The lines to copy are those with "blue" in them. Pull each one from the entries below.

Object change listings →
- - - - - - -
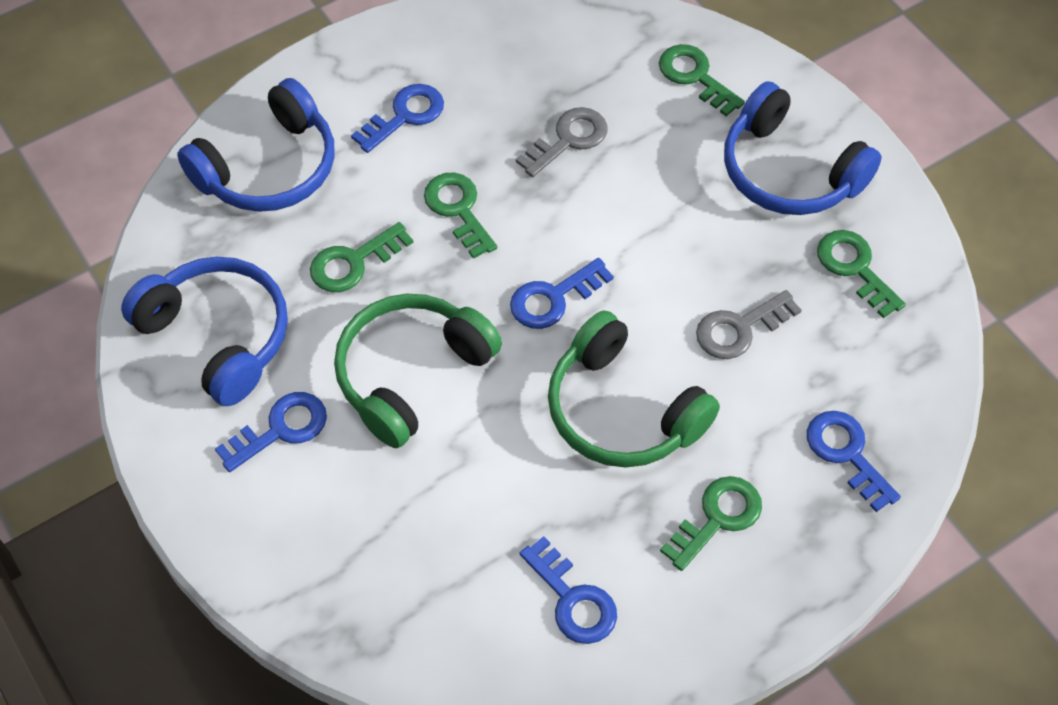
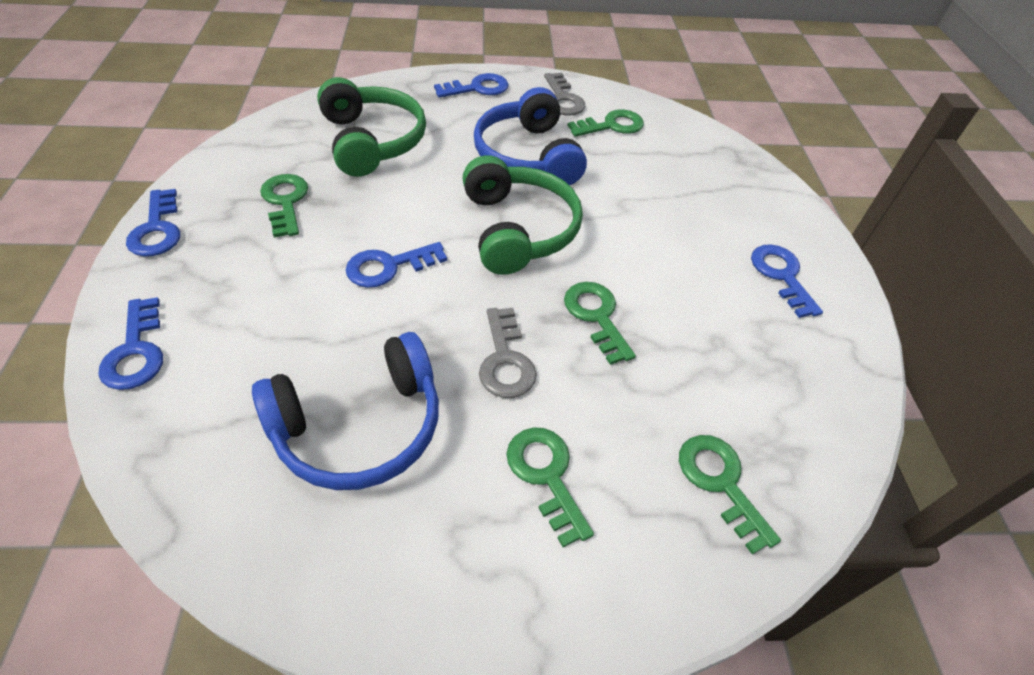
blue headphones: 3 -> 2

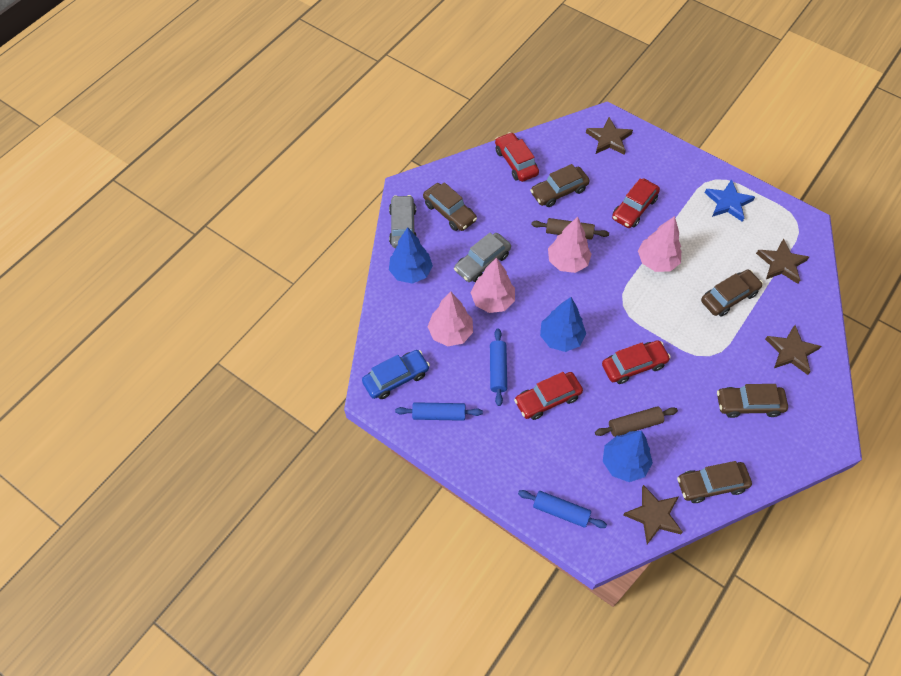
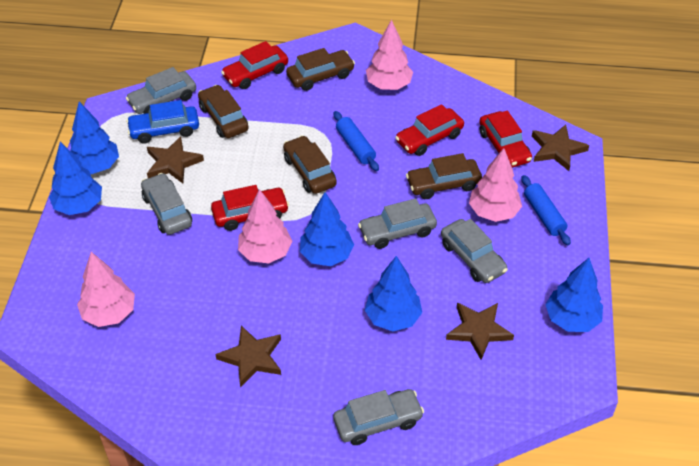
blue rolling pin: 3 -> 2
blue star: 1 -> 0
blue tree: 3 -> 5
brown car: 5 -> 4
brown rolling pin: 2 -> 0
grey car: 2 -> 5

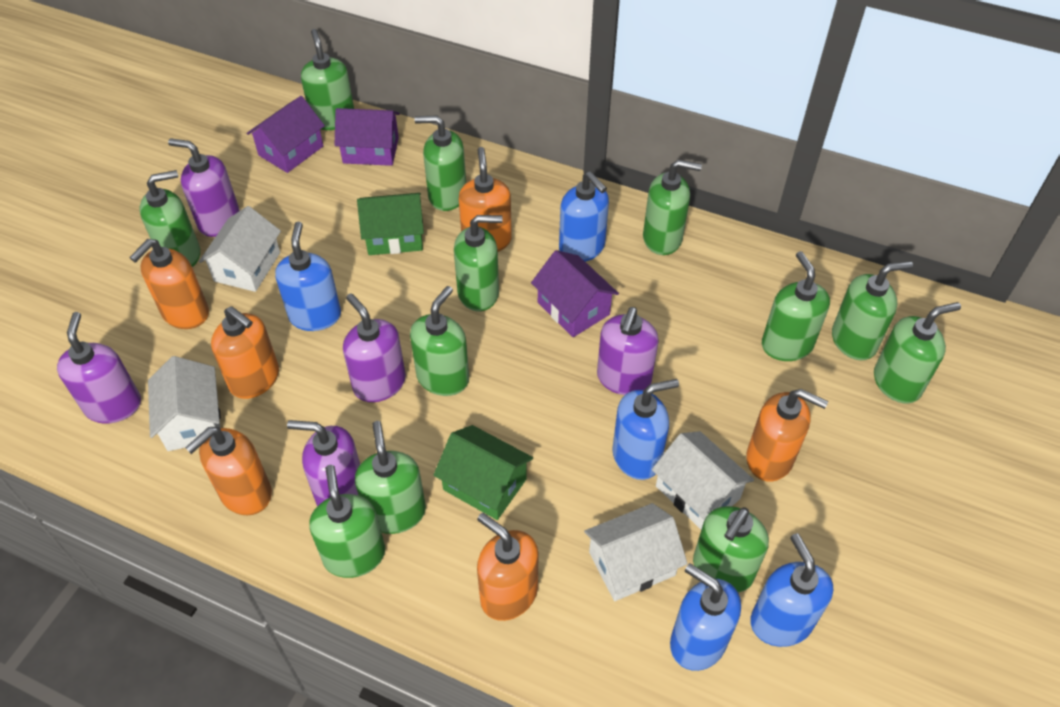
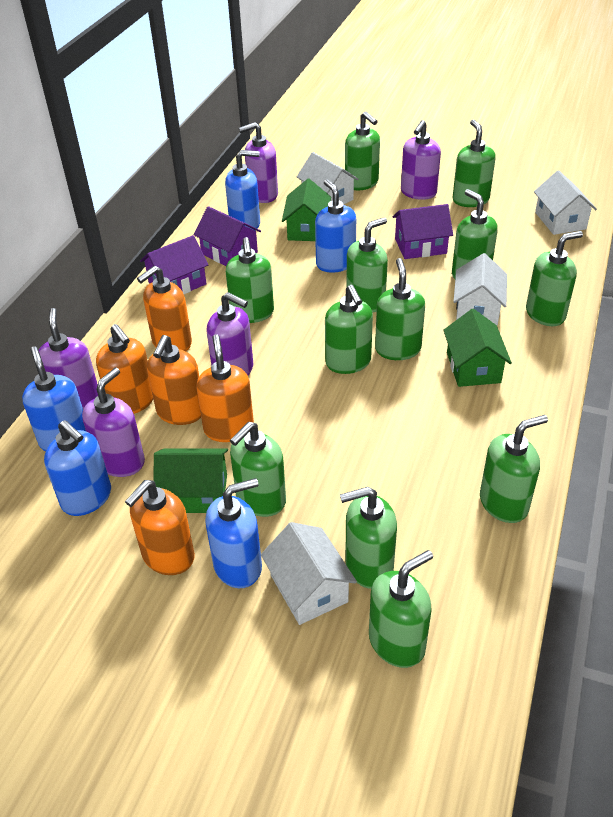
green house: 2 -> 3
orange soap dispenser: 6 -> 5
- - - - - - -
Problem solution →
blue headphones: 3 -> 2
blue rolling pin: 3 -> 2
blue star: 1 -> 0
blue tree: 3 -> 5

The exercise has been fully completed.